After locating the line with "U1 pin IN: SIG46 -> SIG32" in the entries below, set down exactly that line and each one after it to the end, skipping pictures.

::: Supplied data

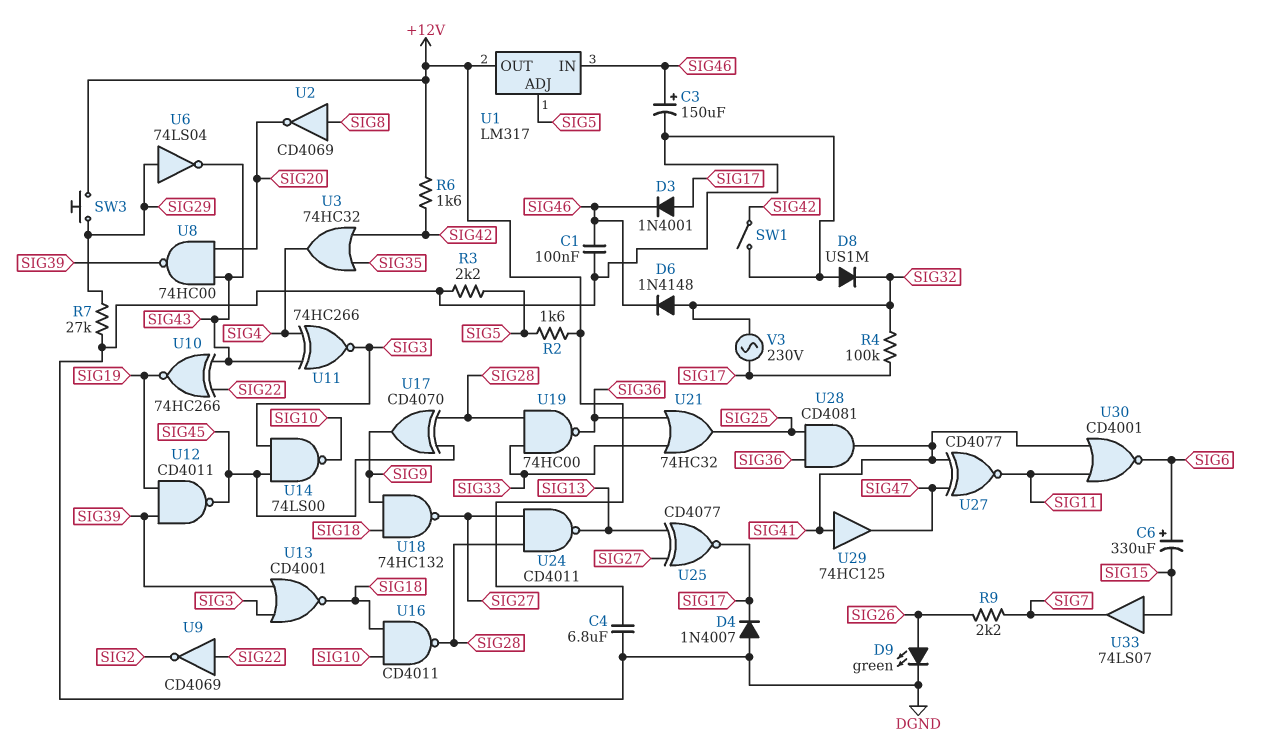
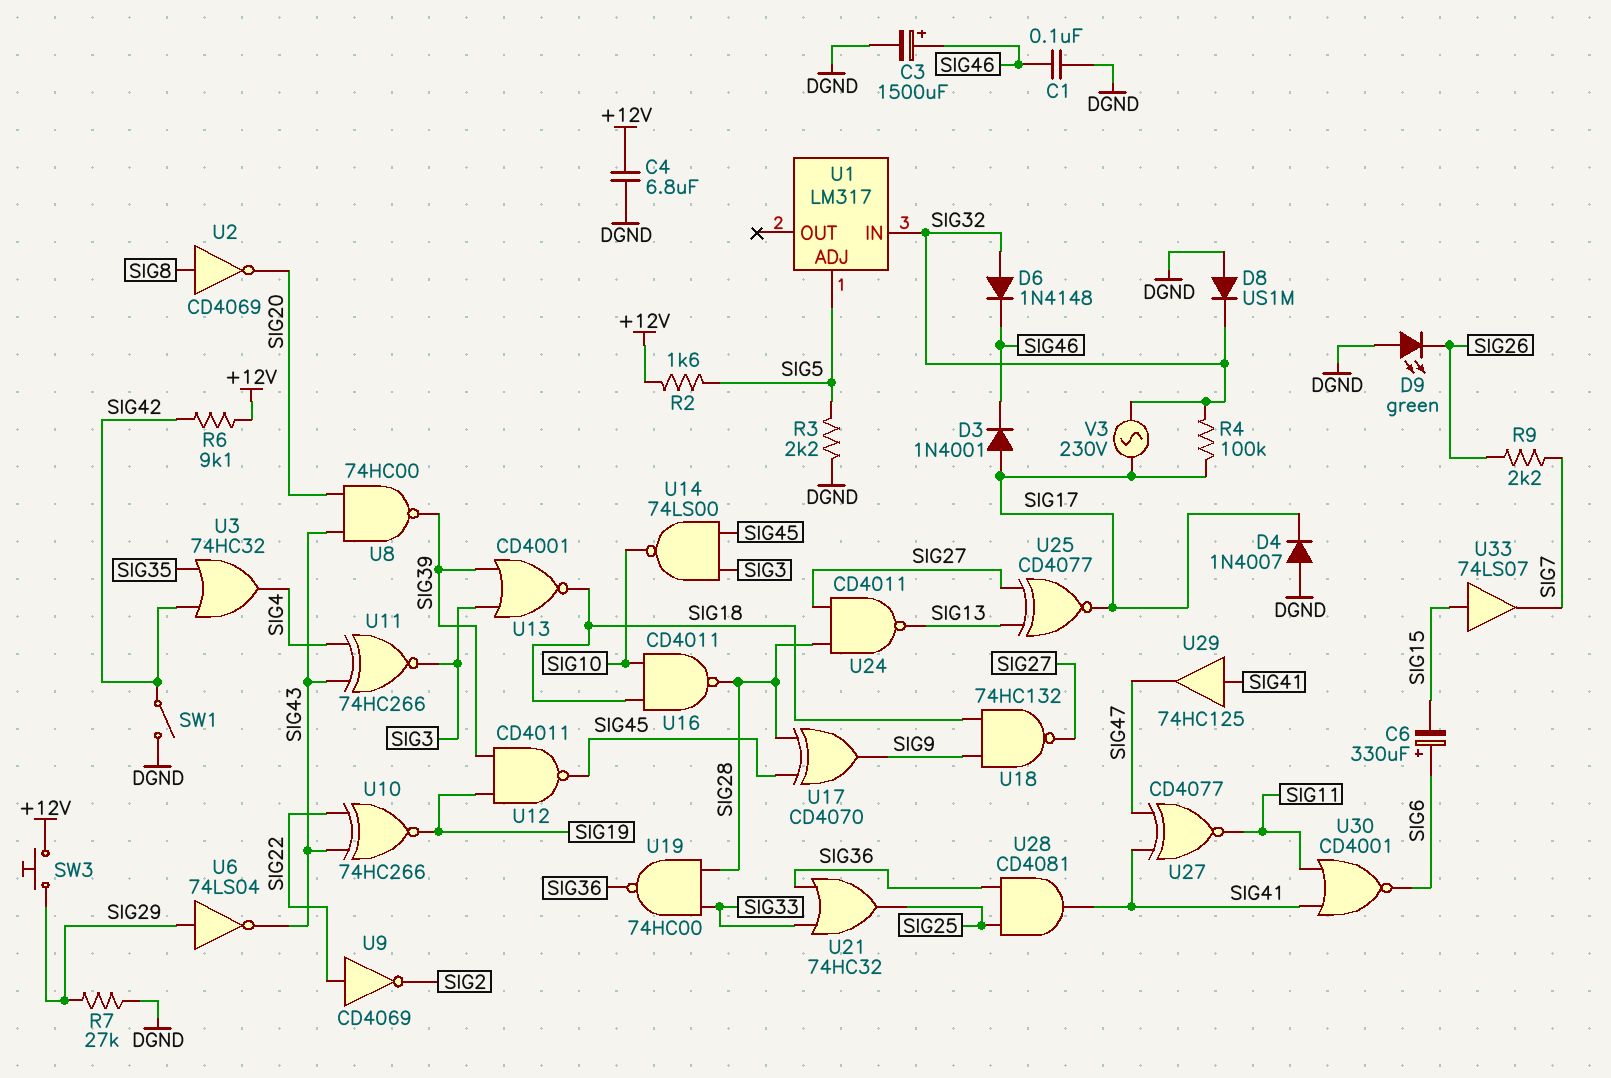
C3: 150uF (plus SIG46, minus DGND) -> 1500uF (plus SIG46, minus DGND)
D9: LED green (A SIG26, K DGND) -> LED green (A DGND, K SIG26)
R6: 1.6k (+12V, SIG42) -> 9.1k (+12V, SIG42)
U1 pin IN: SIG46 -> SIG32
U1 pin OUT: +12V -> none

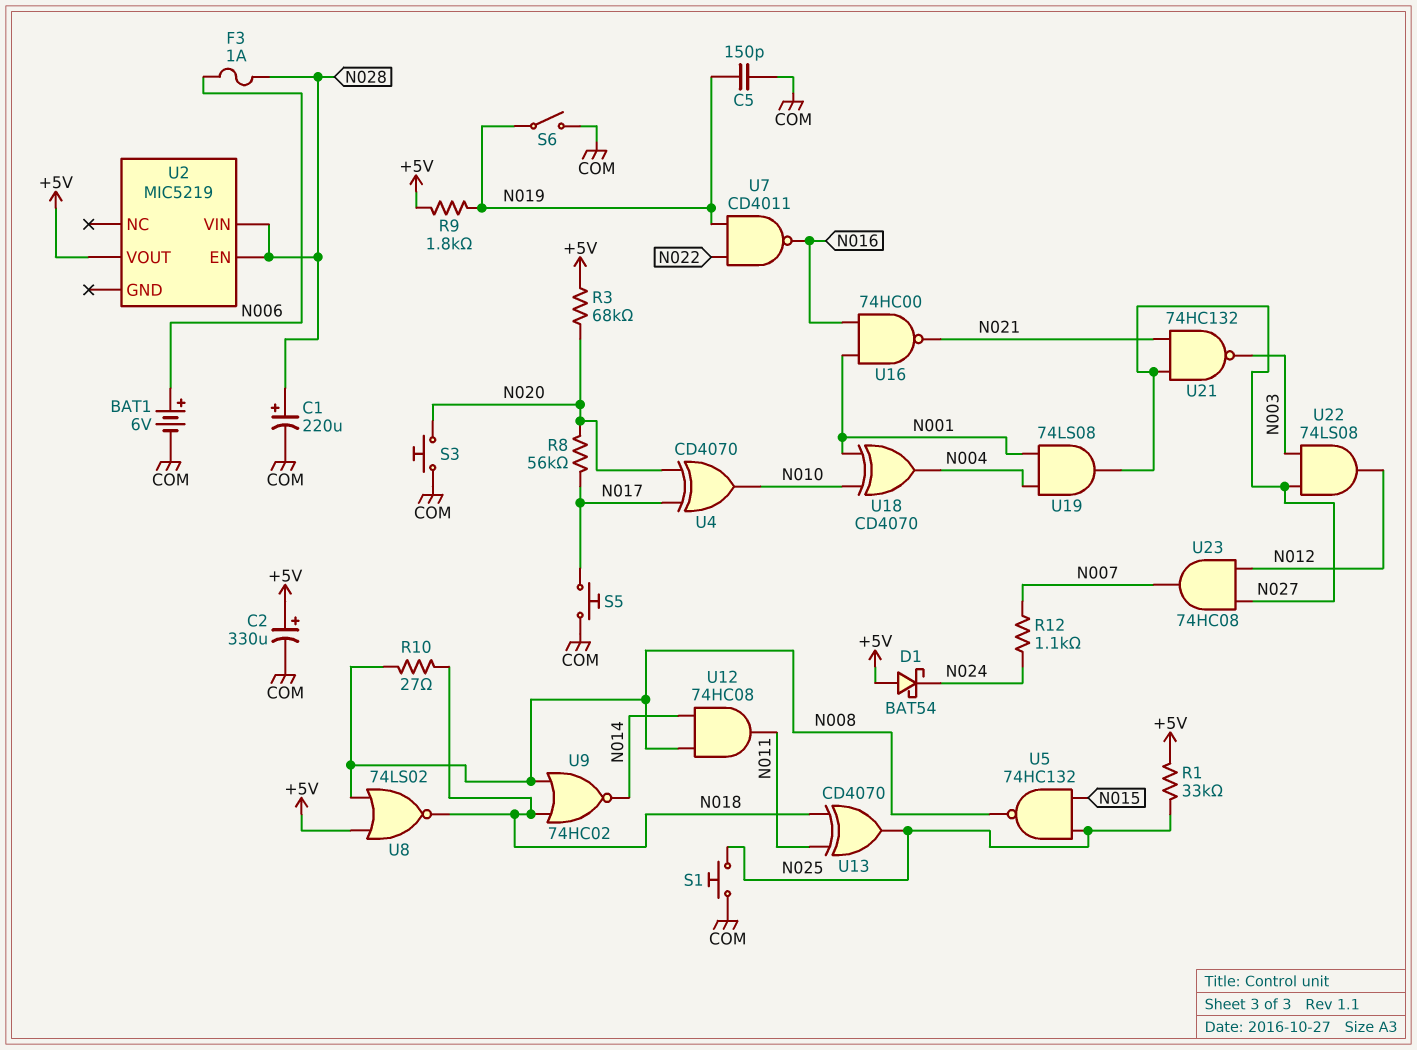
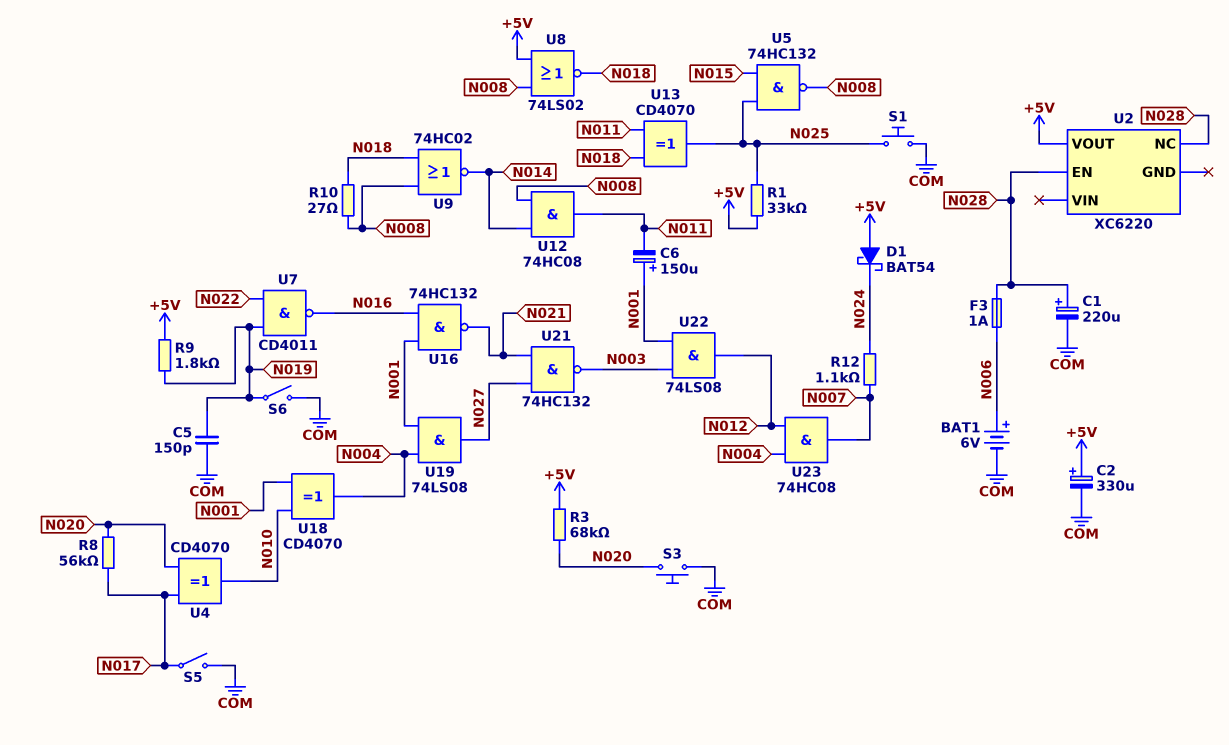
C6: none -> 150uF (plus N001, minus N011)
S5: button (COM, N017) -> switch (COM, N017)
U2: MIC5219 -> XC6220
U2 pin NC: none -> N028
U2 pin VIN: N028 -> none
U16: NAND 74HC00 (in N001, in N016, out N021) -> NAND 74HC132 (in N001, in N016, out N021)
U22: AND 74LS08 (in N003, in N027, out N012) -> AND 74LS08 (in N001, in N003, out N012)
U23: AND 74HC08 (in N012, in N027, out N007) -> AND 74HC08 (in N004, in N012, out N007)

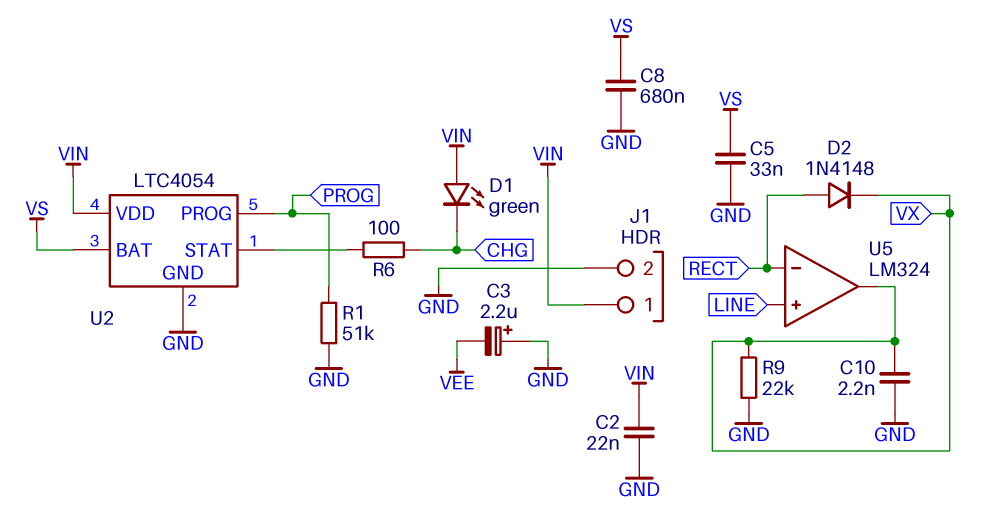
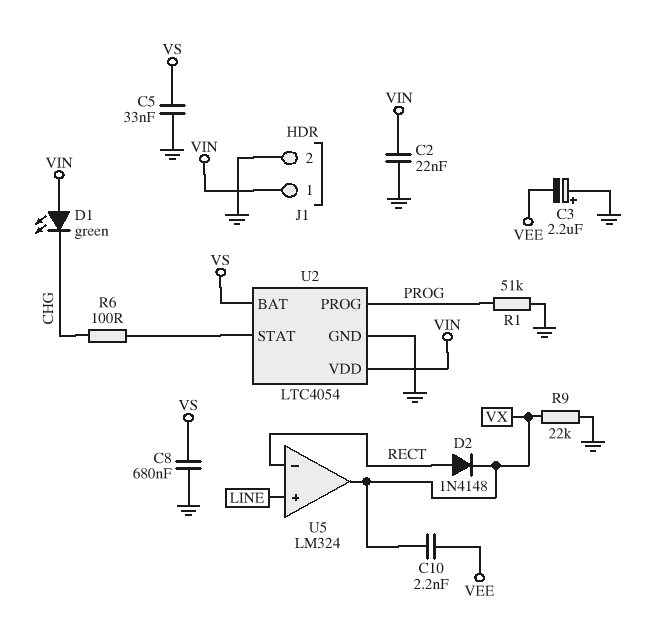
C10: 2.2nF (GND, VX) -> 2.2nF (VEE, VX)

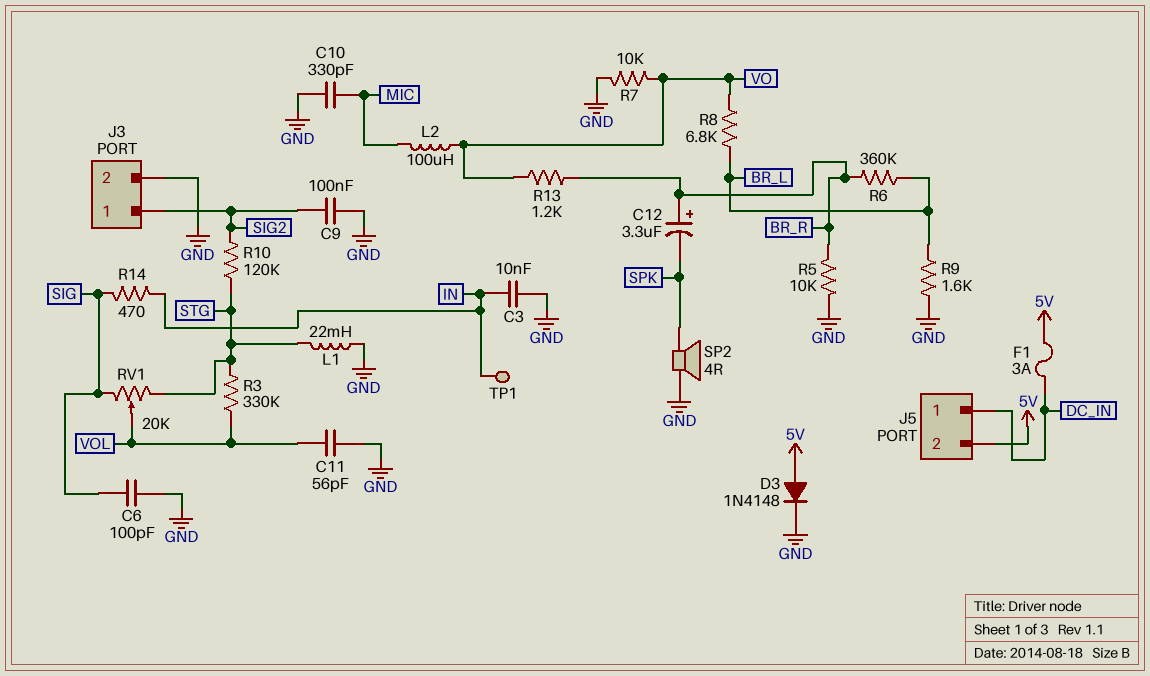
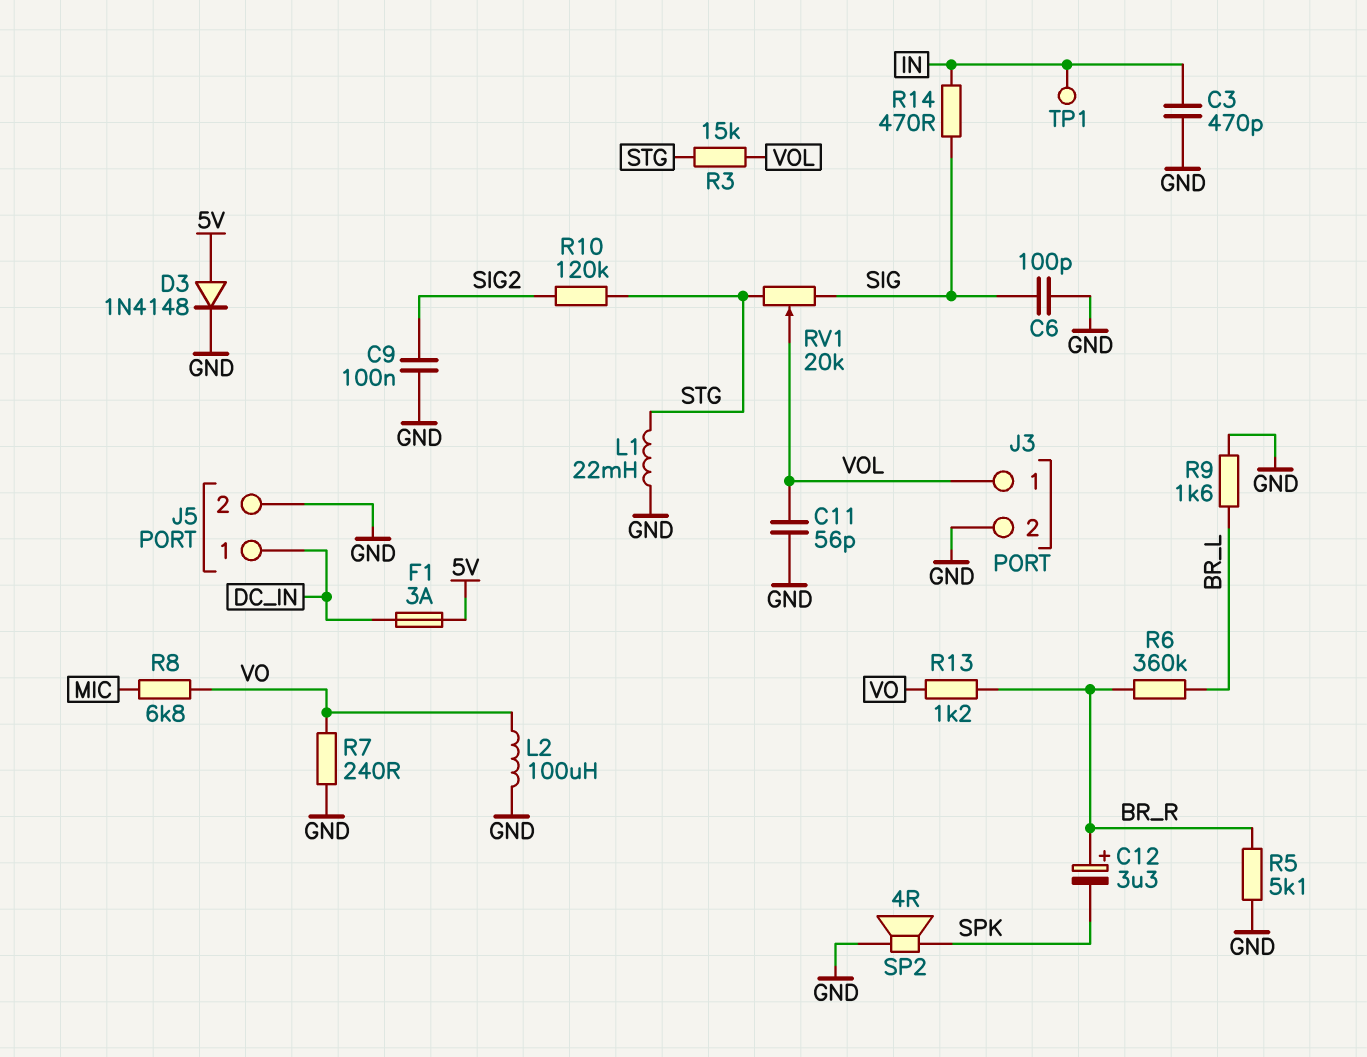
C3: 10nF (GND, IN) -> 470pF (GND, IN)
C10: 330pF (GND, MIC) -> none
J3 pin 1: SIG2 -> VOL
J5 pin 2: 5V -> GND
L2: 100uH (MIC, VO) -> 100uH (GND, VO)
R3: 330k (STG, VOL) -> 15k (STG, VOL)
R5: 10k (BR_R, GND) -> 5.1k (BR_R, GND)
R7: 10k (GND, VO) -> 240 (GND, VO)
R8: 6.8k (BR_L, VO) -> 6.8k (MIC, VO)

::::::

*Exercise result*
U1 pin IN: SIG46 -> SIG32
U1 pin OUT: +12V -> none

C6: none -> 150uF (plus N001, minus N011)
S5: button (COM, N017) -> switch (COM, N017)
U2: MIC5219 -> XC6220
U2 pin NC: none -> N028
U2 pin VIN: N028 -> none
U16: NAND 74HC00 (in N001, in N016, out N021) -> NAND 74HC132 (in N001, in N016, out N021)
U22: AND 74LS08 (in N003, in N027, out N012) -> AND 74LS08 (in N001, in N003, out N012)
U23: AND 74HC08 (in N012, in N027, out N007) -> AND 74HC08 (in N004, in N012, out N007)

C10: 2.2nF (GND, VX) -> 2.2nF (VEE, VX)

C3: 10nF (GND, IN) -> 470pF (GND, IN)
C10: 330pF (GND, MIC) -> none
J3 pin 1: SIG2 -> VOL
J5 pin 2: 5V -> GND
L2: 100uH (MIC, VO) -> 100uH (GND, VO)
R3: 330k (STG, VOL) -> 15k (STG, VOL)
R5: 10k (BR_R, GND) -> 5.1k (BR_R, GND)
R7: 10k (GND, VO) -> 240 (GND, VO)
R8: 6.8k (BR_L, VO) -> 6.8k (MIC, VO)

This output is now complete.